Data for this exercise:
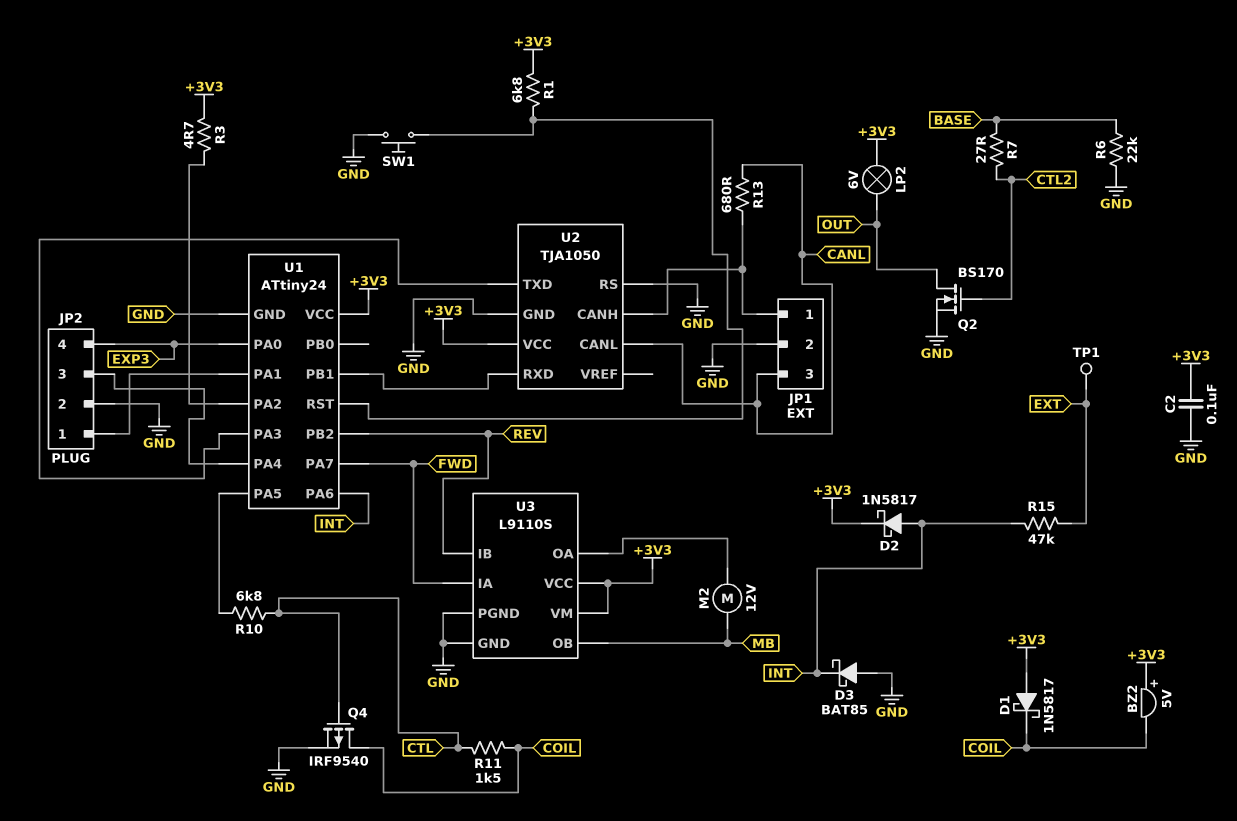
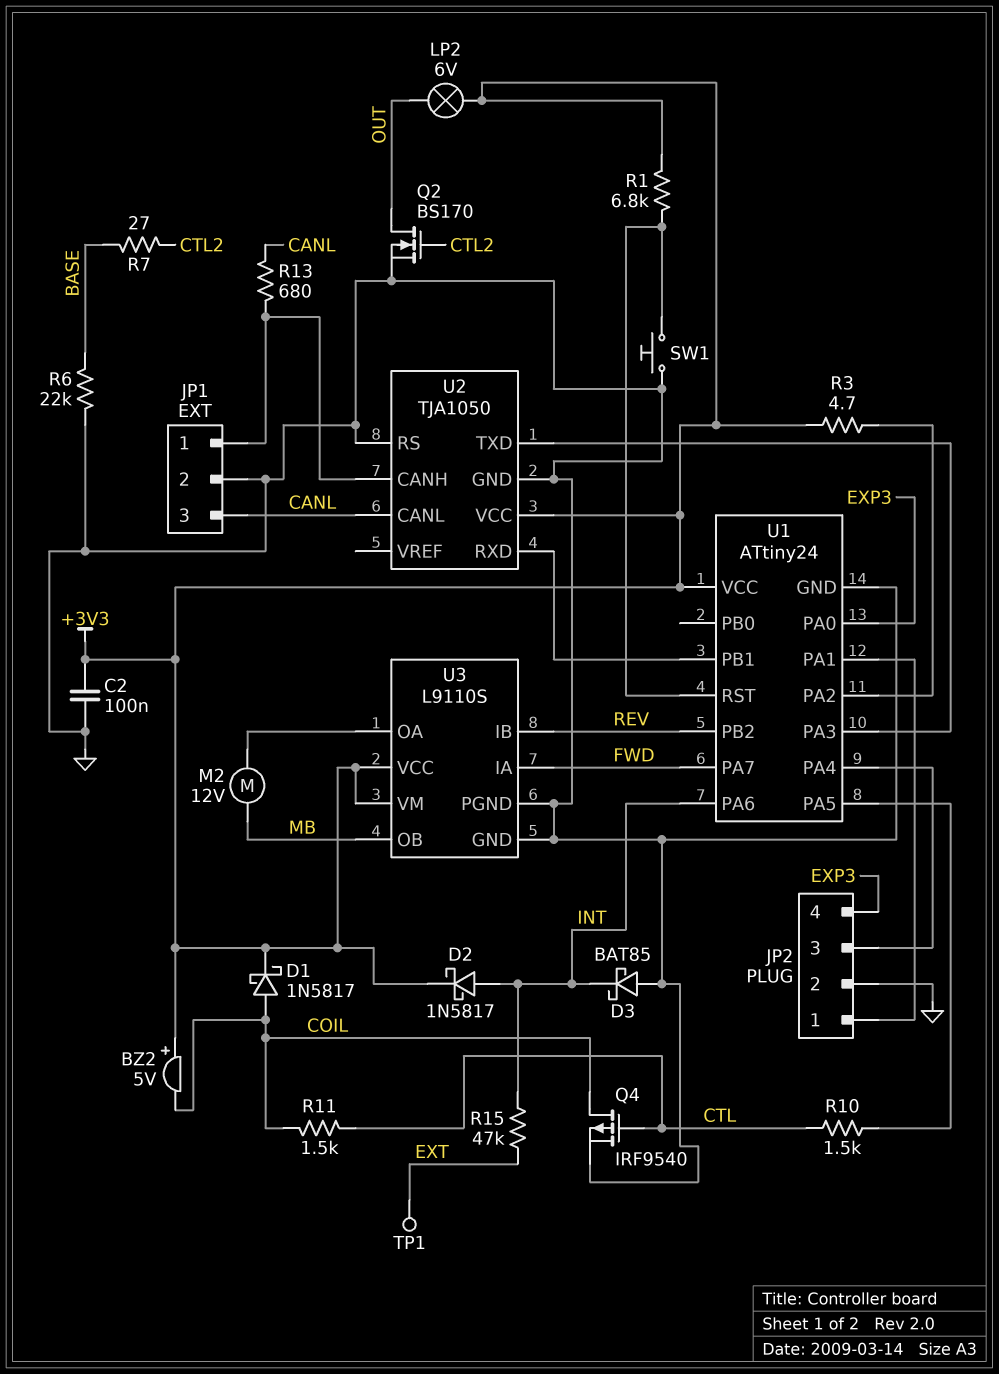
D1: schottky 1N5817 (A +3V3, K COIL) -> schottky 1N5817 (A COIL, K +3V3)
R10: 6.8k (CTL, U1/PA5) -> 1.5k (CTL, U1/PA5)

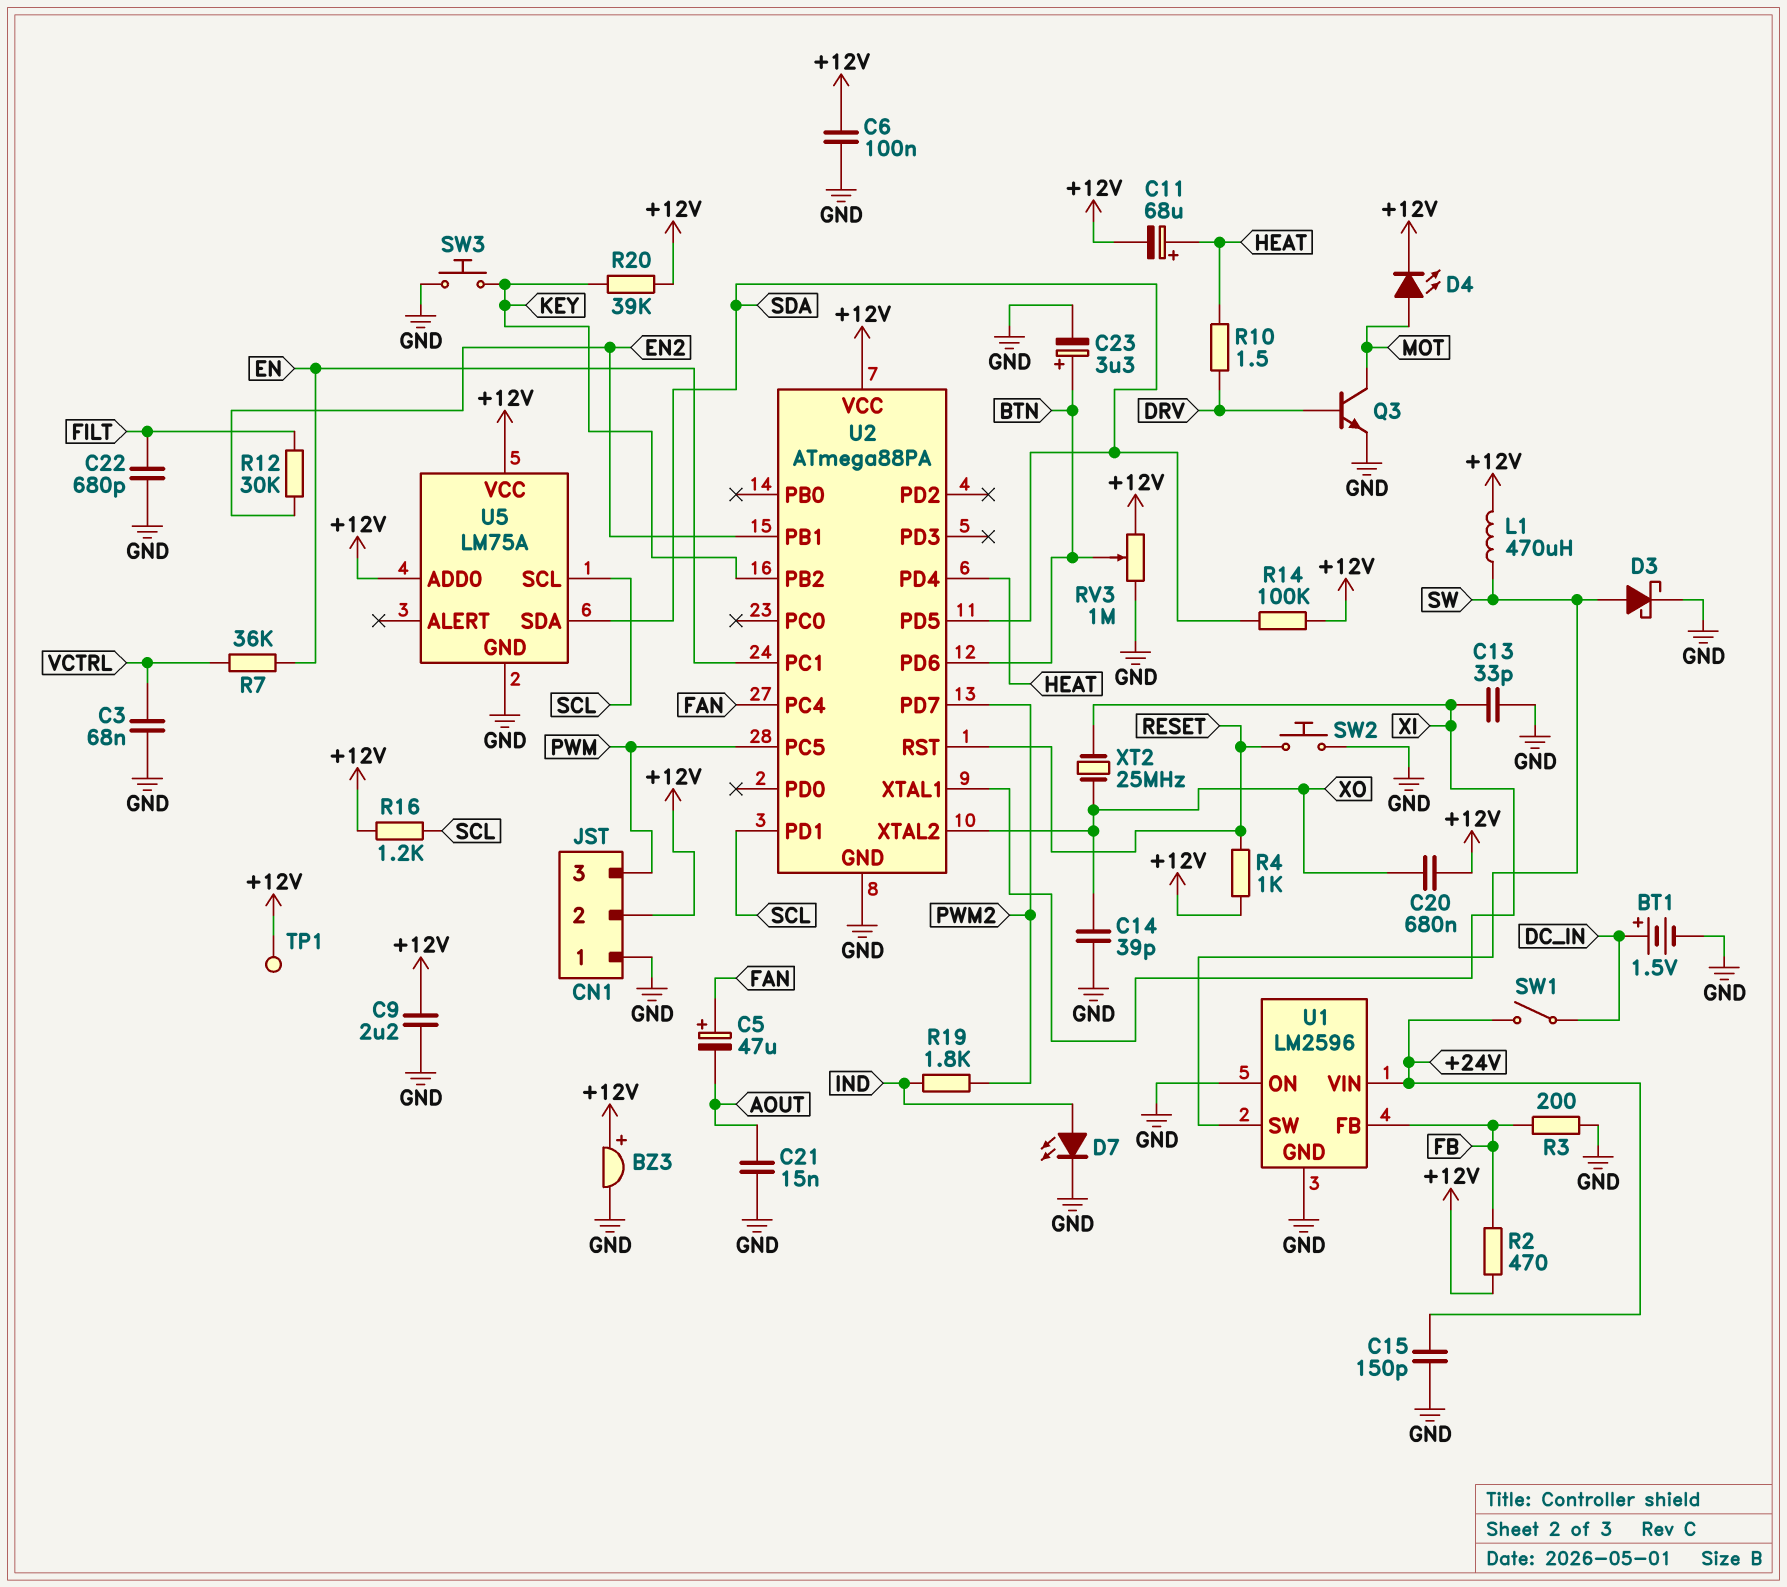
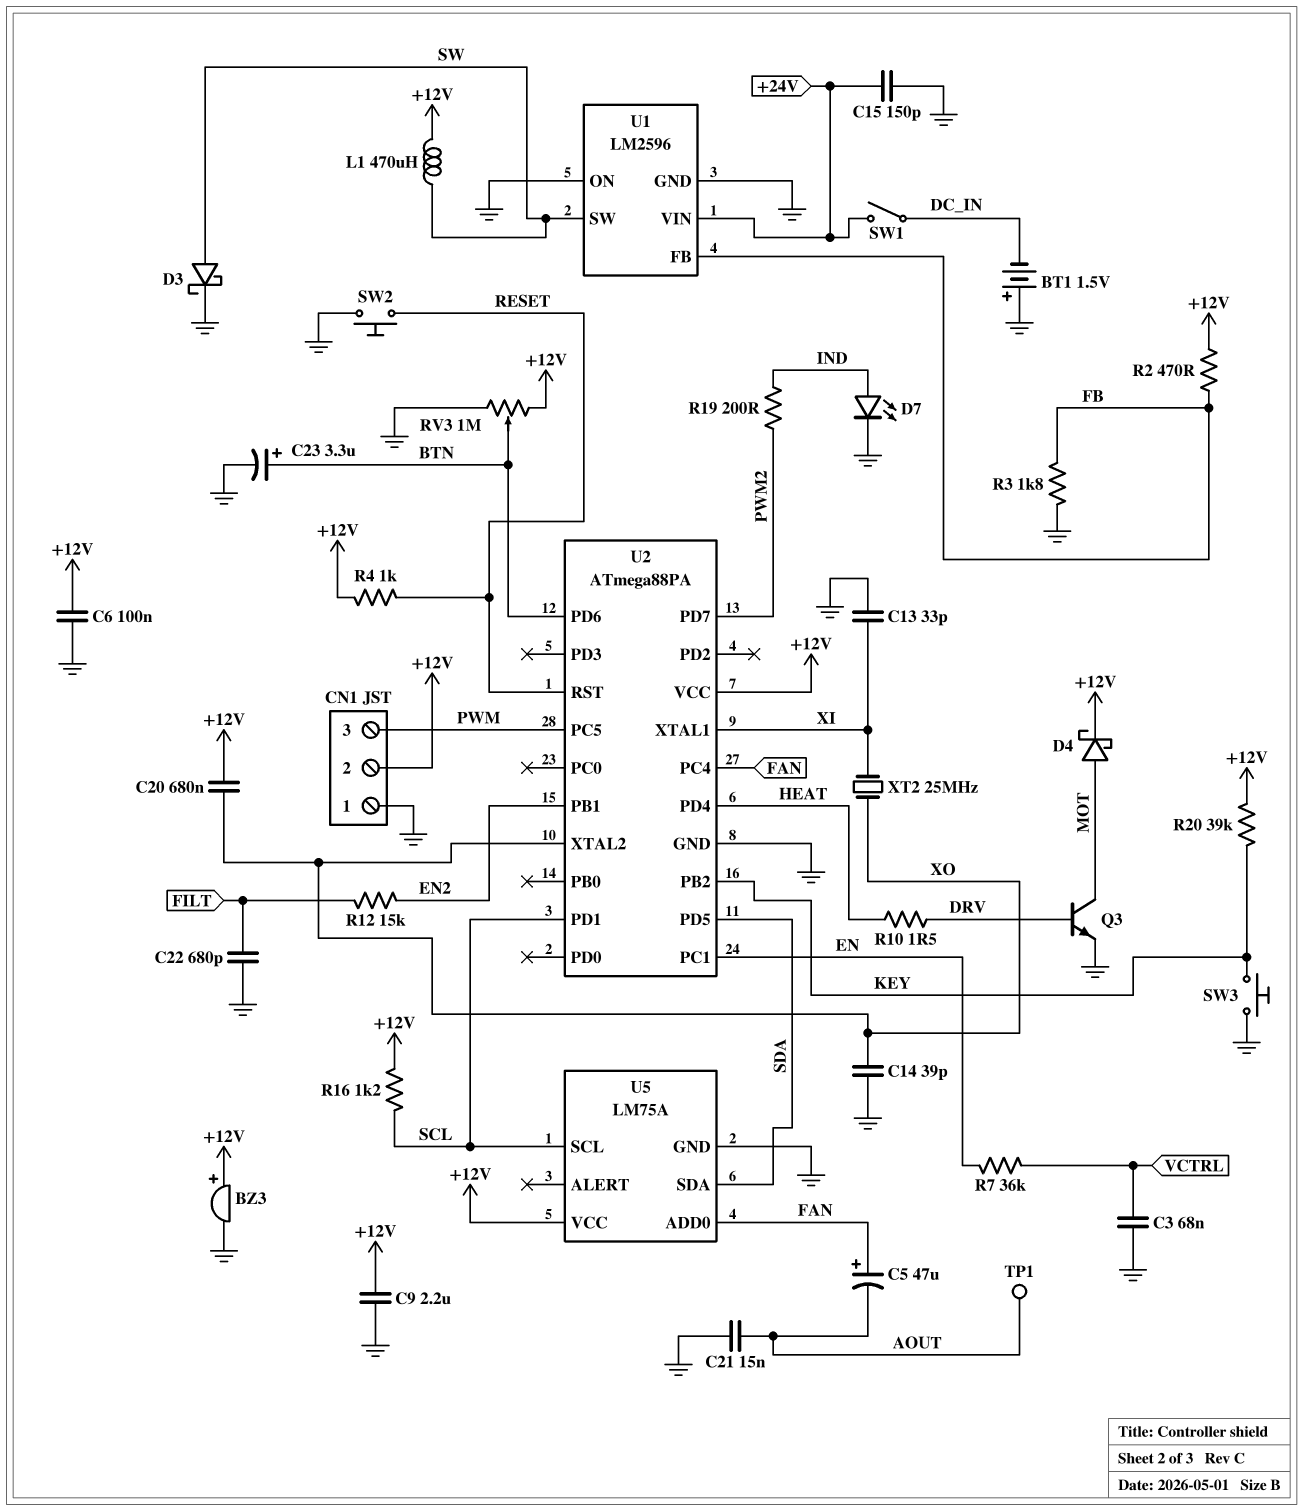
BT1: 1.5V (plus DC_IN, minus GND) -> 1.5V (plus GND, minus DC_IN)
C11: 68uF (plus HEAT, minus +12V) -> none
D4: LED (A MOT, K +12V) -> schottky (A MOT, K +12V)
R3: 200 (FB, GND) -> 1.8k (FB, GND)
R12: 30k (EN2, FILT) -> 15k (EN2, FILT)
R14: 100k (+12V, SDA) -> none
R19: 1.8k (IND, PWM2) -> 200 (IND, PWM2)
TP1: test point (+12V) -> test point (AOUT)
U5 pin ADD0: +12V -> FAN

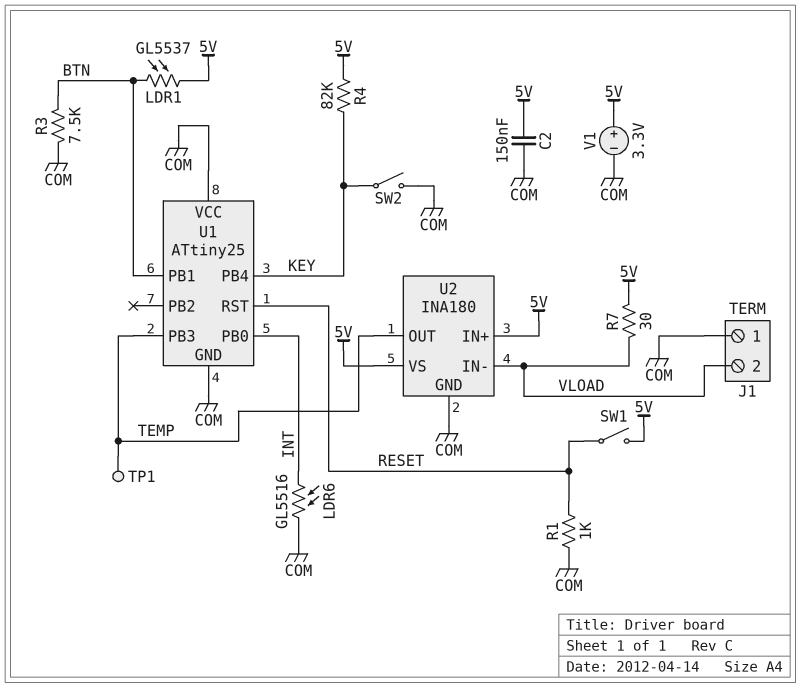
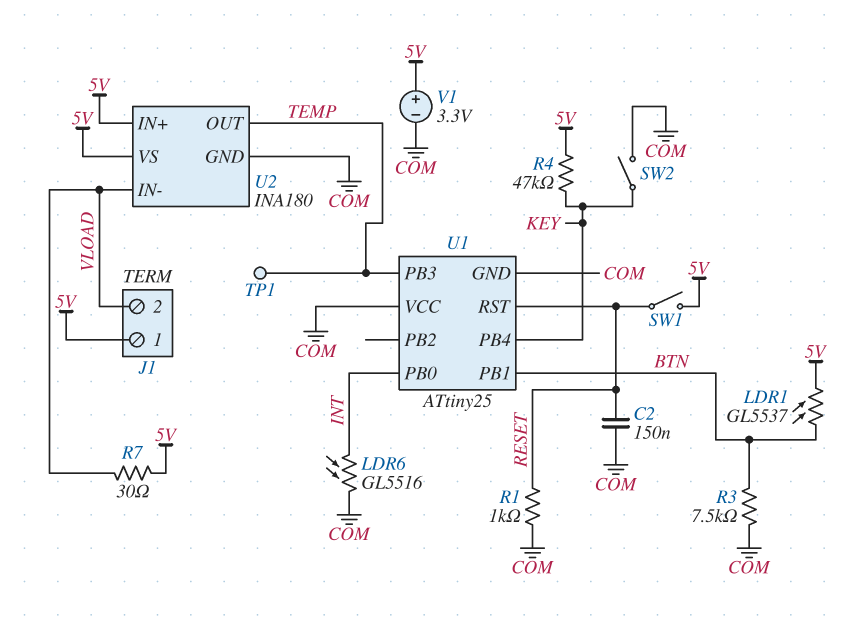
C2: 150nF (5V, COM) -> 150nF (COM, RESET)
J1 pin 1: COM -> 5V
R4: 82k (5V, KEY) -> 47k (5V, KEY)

Work order: The expected result is the complete listing above, printed exactly, with no pictures.

Output:
D1: schottky 1N5817 (A +3V3, K COIL) -> schottky 1N5817 (A COIL, K +3V3)
R10: 6.8k (CTL, U1/PA5) -> 1.5k (CTL, U1/PA5)

BT1: 1.5V (plus DC_IN, minus GND) -> 1.5V (plus GND, minus DC_IN)
C11: 68uF (plus HEAT, minus +12V) -> none
D4: LED (A MOT, K +12V) -> schottky (A MOT, K +12V)
R3: 200 (FB, GND) -> 1.8k (FB, GND)
R12: 30k (EN2, FILT) -> 15k (EN2, FILT)
R14: 100k (+12V, SDA) -> none
R19: 1.8k (IND, PWM2) -> 200 (IND, PWM2)
TP1: test point (+12V) -> test point (AOUT)
U5 pin ADD0: +12V -> FAN

C2: 150nF (5V, COM) -> 150nF (COM, RESET)
J1 pin 1: COM -> 5V
R4: 82k (5V, KEY) -> 47k (5V, KEY)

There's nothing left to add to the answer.